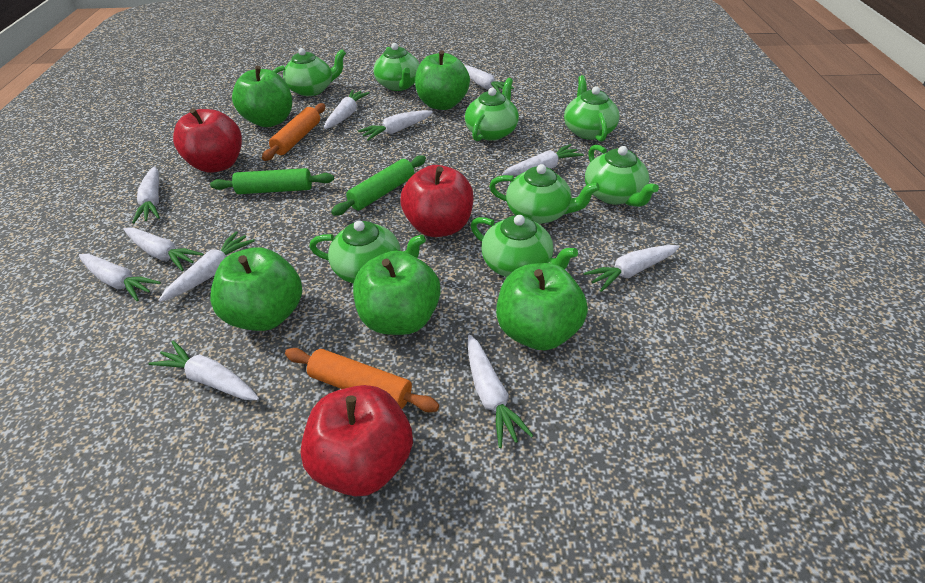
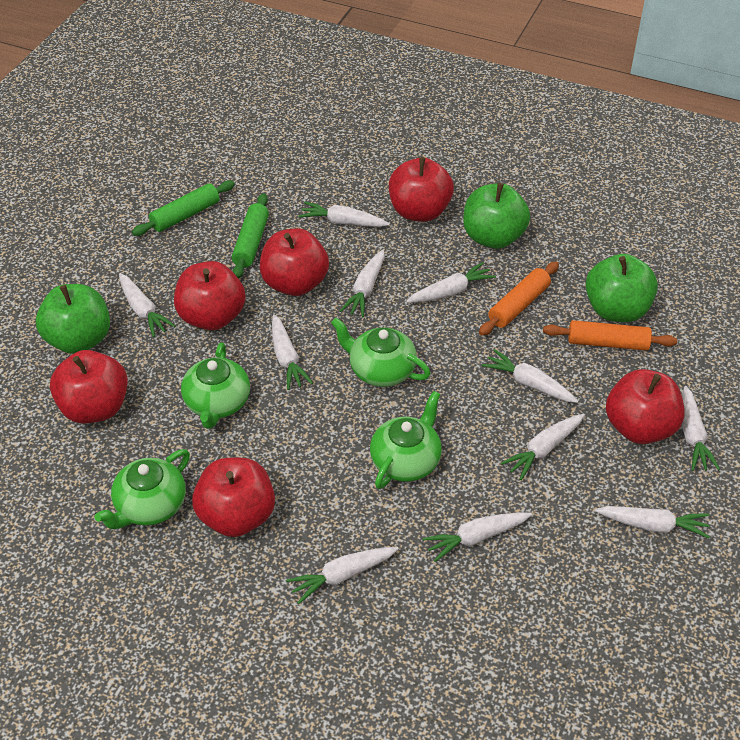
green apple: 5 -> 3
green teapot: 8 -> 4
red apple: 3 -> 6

==

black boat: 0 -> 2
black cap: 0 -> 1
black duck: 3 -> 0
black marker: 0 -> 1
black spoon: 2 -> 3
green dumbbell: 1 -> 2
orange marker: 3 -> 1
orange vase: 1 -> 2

» **The problem**:
The output should be exactly the lines above from the line containing "black duck: 3 -> 0" to the line containing "orange vase: 1 -> 2", inclusive, with no other lines.

» **Output for this exercise**:
black duck: 3 -> 0
black marker: 0 -> 1
black spoon: 2 -> 3
green dumbbell: 1 -> 2
orange marker: 3 -> 1
orange vase: 1 -> 2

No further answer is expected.